### Supplied entries
***
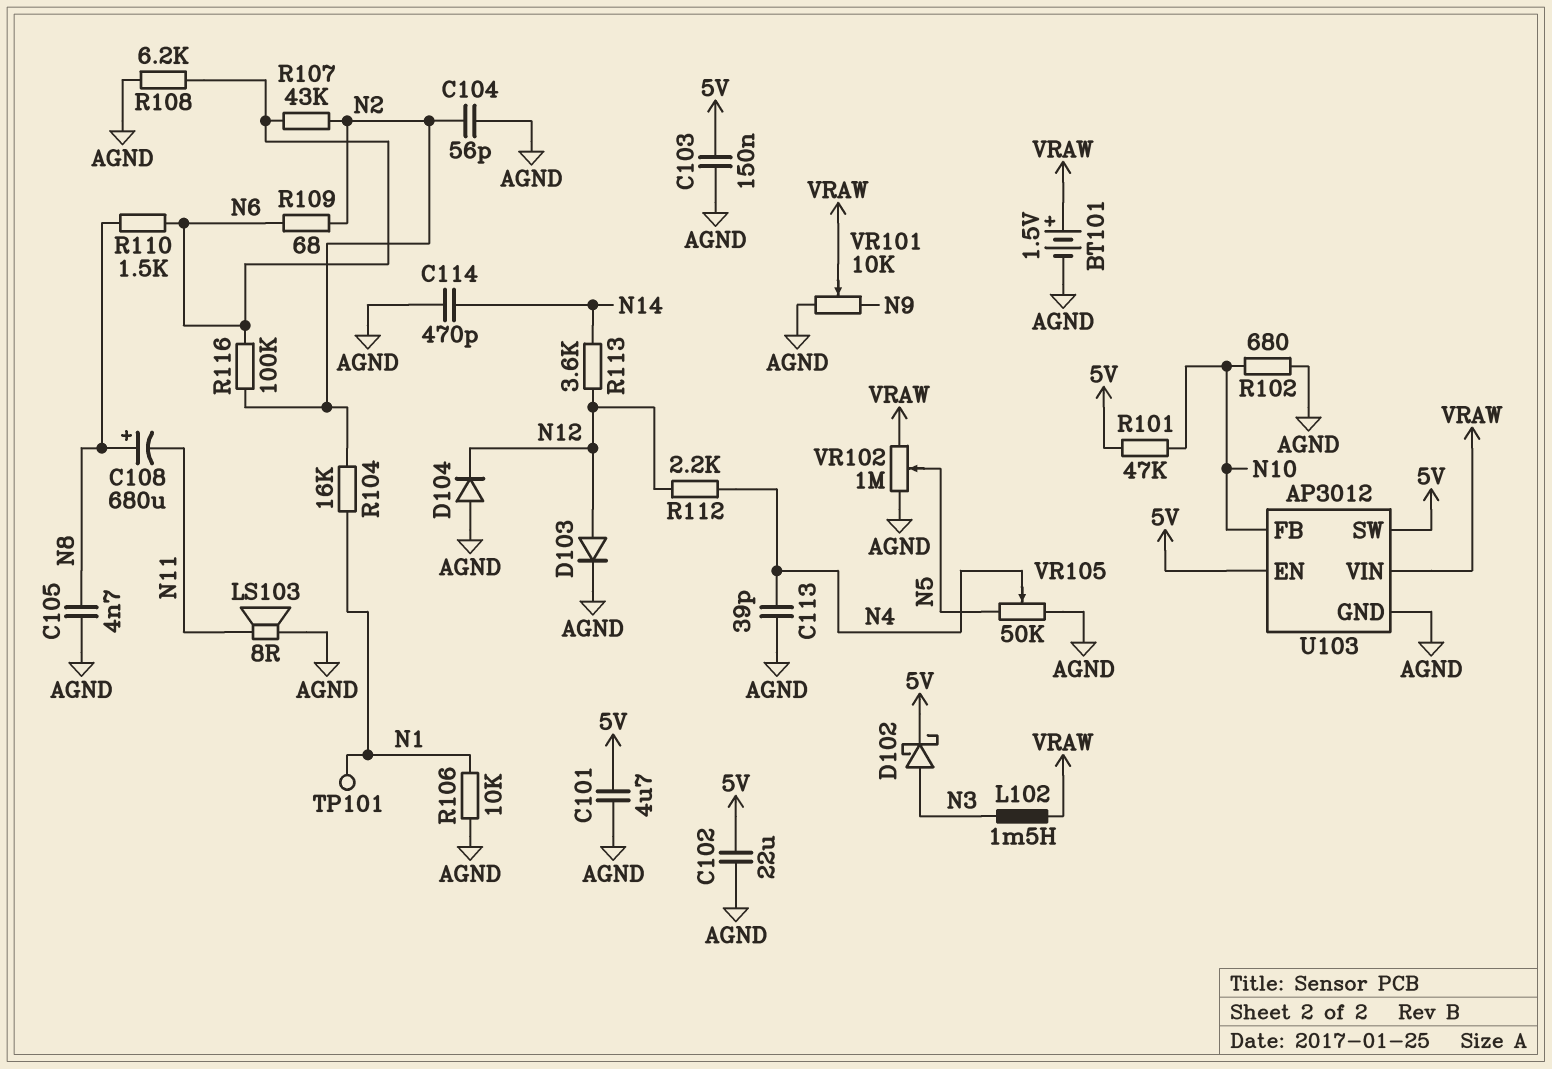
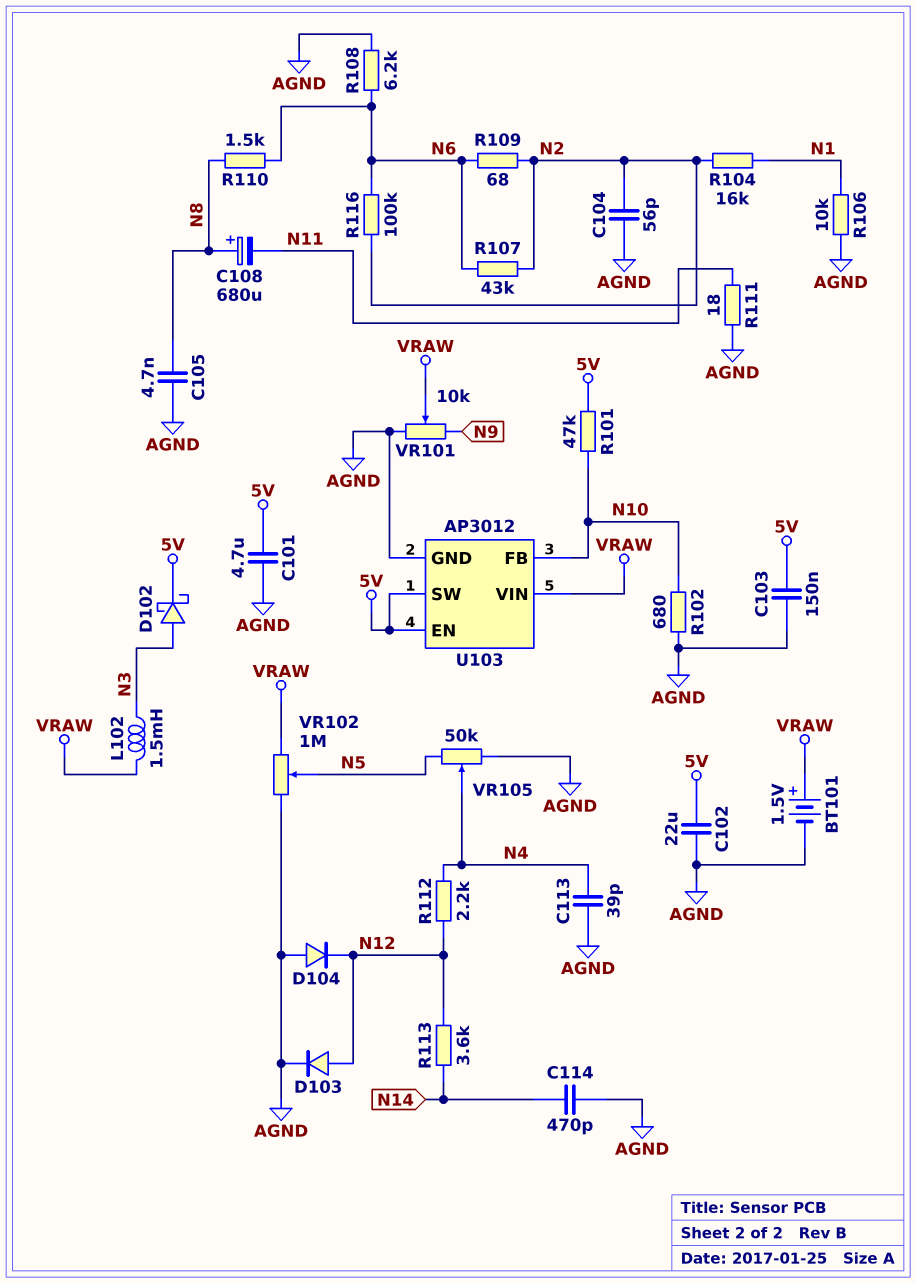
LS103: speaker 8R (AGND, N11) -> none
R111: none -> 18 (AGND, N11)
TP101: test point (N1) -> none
***
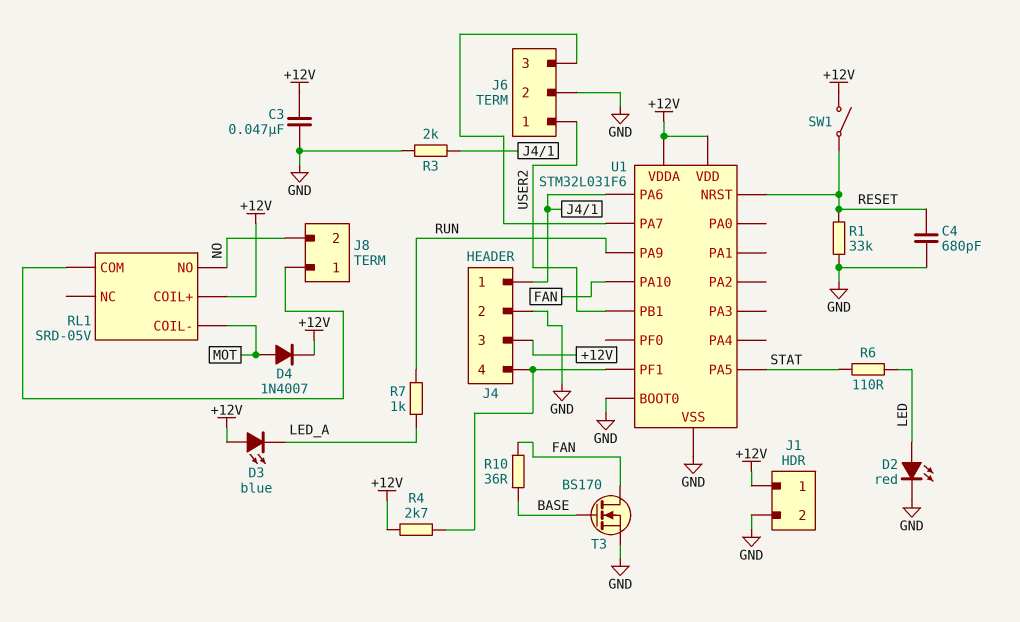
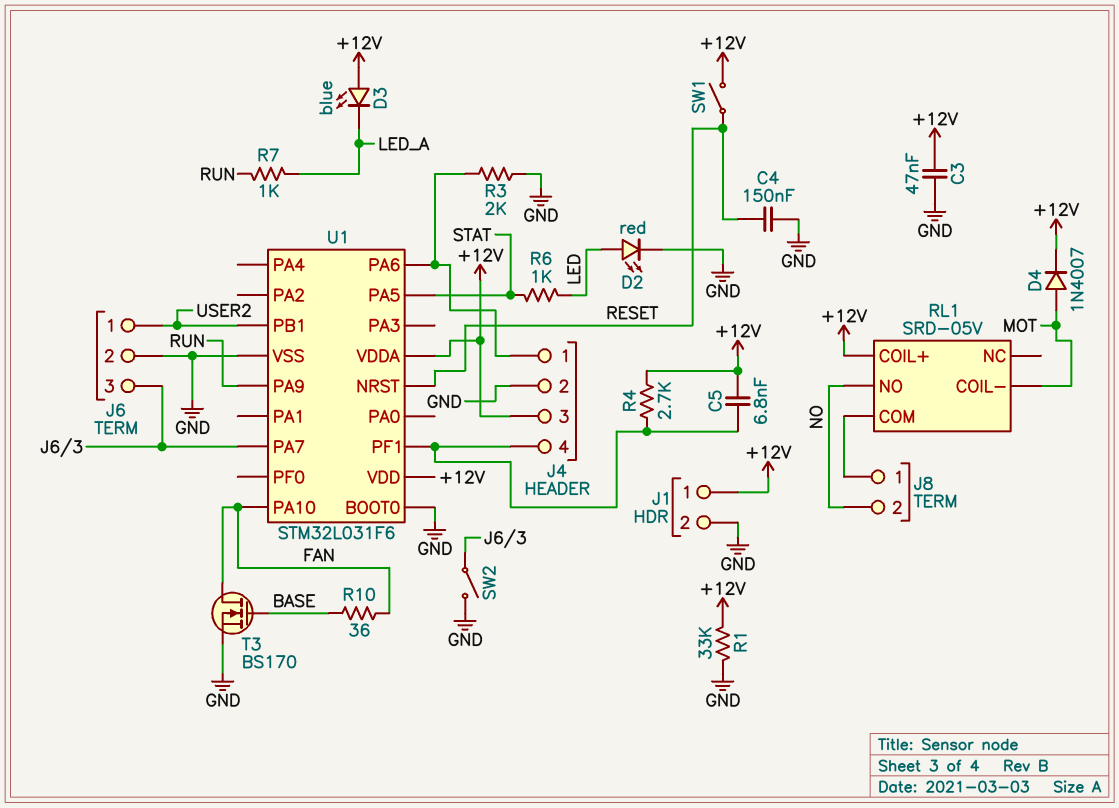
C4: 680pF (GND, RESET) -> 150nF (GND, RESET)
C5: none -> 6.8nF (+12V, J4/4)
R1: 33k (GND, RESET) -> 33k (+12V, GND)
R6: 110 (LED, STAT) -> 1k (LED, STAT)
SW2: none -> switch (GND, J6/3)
***
### Task to carry out
Only the lines from the one containing "LS103: speaker 8R (AGND, N11) -> none" through the one containing "TP101: test point (N1) -> none" are to be retyped, both boundary lines included, with no other material.

### Exercise result
LS103: speaker 8R (AGND, N11) -> none
R111: none -> 18 (AGND, N11)
TP101: test point (N1) -> none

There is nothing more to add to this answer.